• [WORKING DATA]:
☆ ☆ ☆ ☆

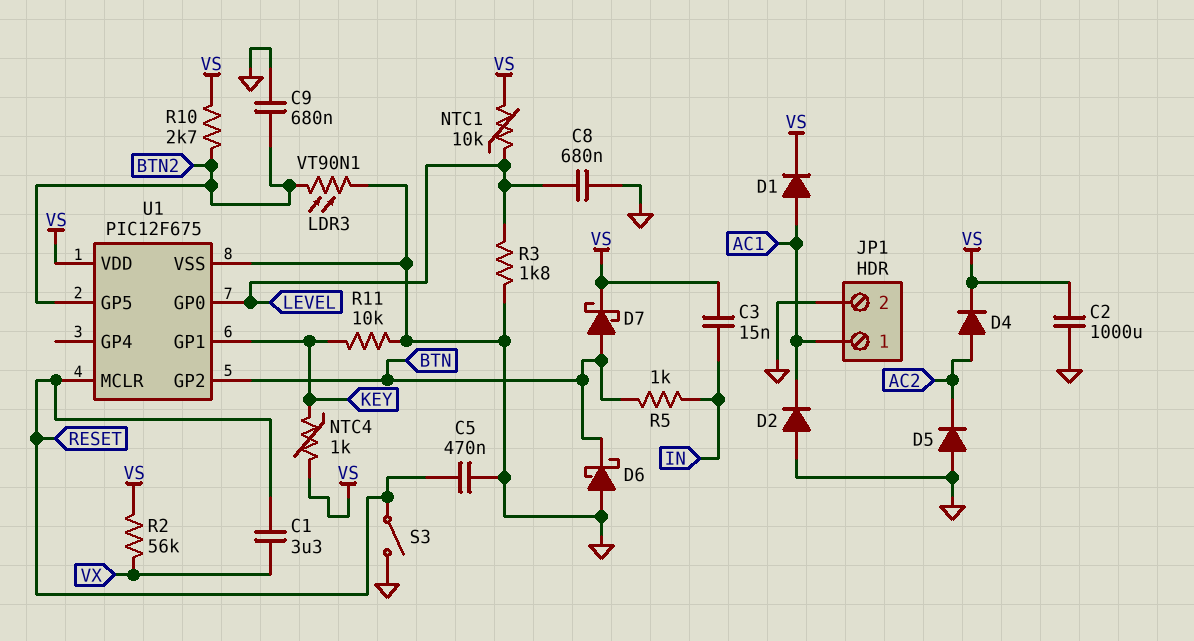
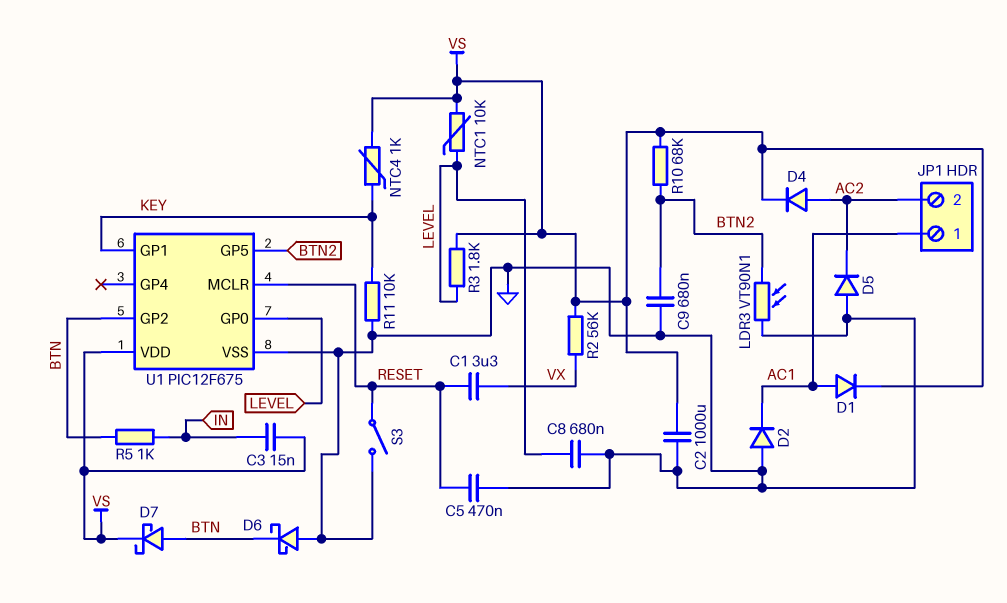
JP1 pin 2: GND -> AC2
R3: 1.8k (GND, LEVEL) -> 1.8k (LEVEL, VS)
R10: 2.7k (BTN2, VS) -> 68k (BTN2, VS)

☆ ☆ ☆ ☆

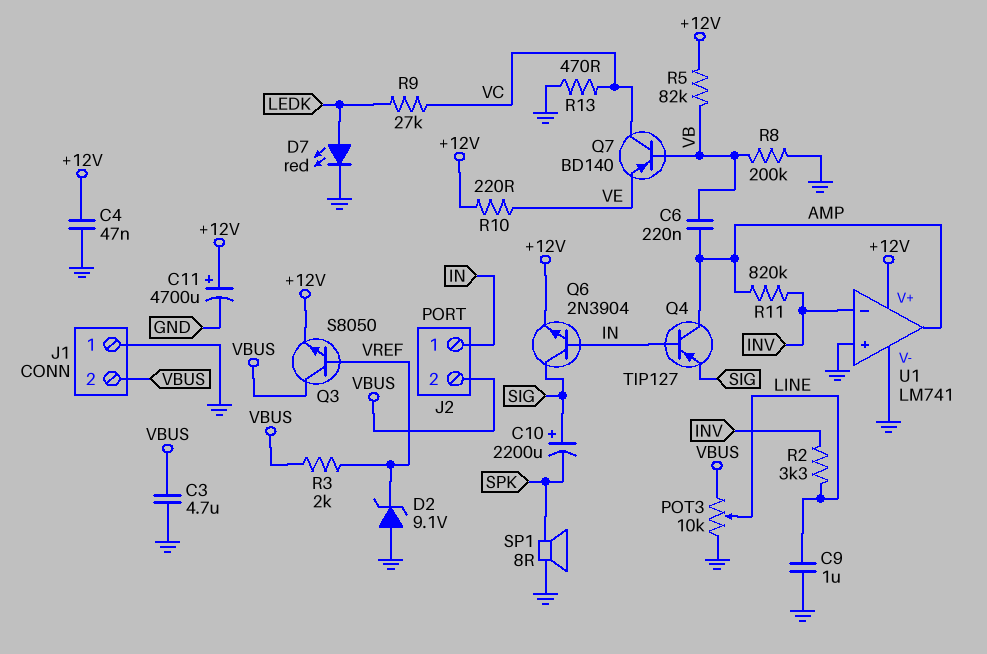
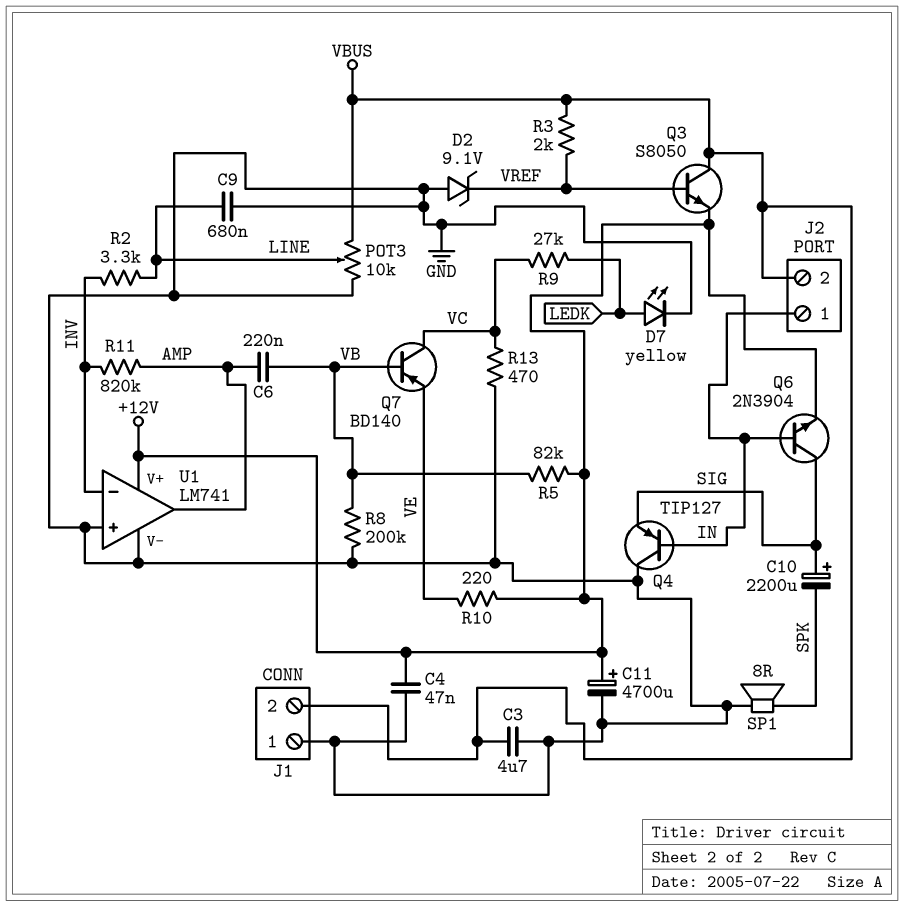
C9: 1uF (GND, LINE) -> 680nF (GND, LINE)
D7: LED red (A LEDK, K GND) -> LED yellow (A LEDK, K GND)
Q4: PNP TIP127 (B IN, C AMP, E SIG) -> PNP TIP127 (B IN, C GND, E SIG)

☆ ☆ ☆ ☆

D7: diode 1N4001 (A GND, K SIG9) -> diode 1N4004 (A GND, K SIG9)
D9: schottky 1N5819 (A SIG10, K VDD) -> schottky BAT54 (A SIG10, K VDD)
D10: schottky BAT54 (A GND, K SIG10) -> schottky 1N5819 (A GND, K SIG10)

☆ ☆ ☆ ☆

• [WHAT IS BEING ASKED]: Please reproduce, exactly as they appear above, the lines from the line containing "D7: diode 1N4001" up to and including the line containing "D10: schottky BAT54".

• [EXERCISE RESPONSE]:
D7: diode 1N4001 (A GND, K SIG9) -> diode 1N4004 (A GND, K SIG9)
D9: schottky 1N5819 (A SIG10, K VDD) -> schottky BAT54 (A SIG10, K VDD)
D10: schottky BAT54 (A GND, K SIG10) -> schottky 1N5819 (A GND, K SIG10)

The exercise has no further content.